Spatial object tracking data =
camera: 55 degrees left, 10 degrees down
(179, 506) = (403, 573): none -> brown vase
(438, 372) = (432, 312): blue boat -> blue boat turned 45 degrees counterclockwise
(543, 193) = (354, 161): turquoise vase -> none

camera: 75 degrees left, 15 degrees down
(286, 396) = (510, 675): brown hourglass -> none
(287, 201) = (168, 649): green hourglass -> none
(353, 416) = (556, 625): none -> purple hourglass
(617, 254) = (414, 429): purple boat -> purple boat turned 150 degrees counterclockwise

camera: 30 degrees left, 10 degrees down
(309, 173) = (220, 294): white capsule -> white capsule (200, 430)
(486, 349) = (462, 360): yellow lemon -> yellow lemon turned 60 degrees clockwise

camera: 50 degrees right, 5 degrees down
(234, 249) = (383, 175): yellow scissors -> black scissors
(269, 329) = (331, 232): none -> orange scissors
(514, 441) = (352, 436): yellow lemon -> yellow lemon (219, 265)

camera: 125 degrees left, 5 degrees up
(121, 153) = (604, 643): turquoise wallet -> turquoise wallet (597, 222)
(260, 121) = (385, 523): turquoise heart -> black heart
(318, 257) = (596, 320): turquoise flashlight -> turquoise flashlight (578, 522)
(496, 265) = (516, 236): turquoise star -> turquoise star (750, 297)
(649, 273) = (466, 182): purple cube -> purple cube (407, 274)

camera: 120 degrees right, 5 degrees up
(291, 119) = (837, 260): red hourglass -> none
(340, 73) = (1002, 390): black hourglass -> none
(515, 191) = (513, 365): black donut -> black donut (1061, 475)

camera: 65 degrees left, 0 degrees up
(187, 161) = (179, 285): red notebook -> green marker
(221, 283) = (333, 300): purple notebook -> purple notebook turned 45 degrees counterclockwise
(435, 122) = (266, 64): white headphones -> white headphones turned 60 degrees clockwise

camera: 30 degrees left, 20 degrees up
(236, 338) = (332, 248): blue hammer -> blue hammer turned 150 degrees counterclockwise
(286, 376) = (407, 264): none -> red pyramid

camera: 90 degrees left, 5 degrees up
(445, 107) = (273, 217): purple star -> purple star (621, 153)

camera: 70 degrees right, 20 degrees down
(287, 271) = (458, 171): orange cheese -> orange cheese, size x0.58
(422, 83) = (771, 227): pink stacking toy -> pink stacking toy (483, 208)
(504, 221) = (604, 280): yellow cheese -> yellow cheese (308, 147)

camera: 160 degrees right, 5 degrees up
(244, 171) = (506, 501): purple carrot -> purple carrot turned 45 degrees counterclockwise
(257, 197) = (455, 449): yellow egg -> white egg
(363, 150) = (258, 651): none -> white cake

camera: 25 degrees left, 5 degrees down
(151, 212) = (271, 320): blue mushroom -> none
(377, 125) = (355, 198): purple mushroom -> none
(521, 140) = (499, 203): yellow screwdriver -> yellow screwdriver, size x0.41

Problem description =
If the word "right" appears in a line above, copy that line.

Finished task =
camera: 50 degrees right, 5 degrees down
camera: 120 degrees right, 5 degrees up
camera: 70 degrees right, 20 degrees down
camera: 160 degrees right, 5 degrees up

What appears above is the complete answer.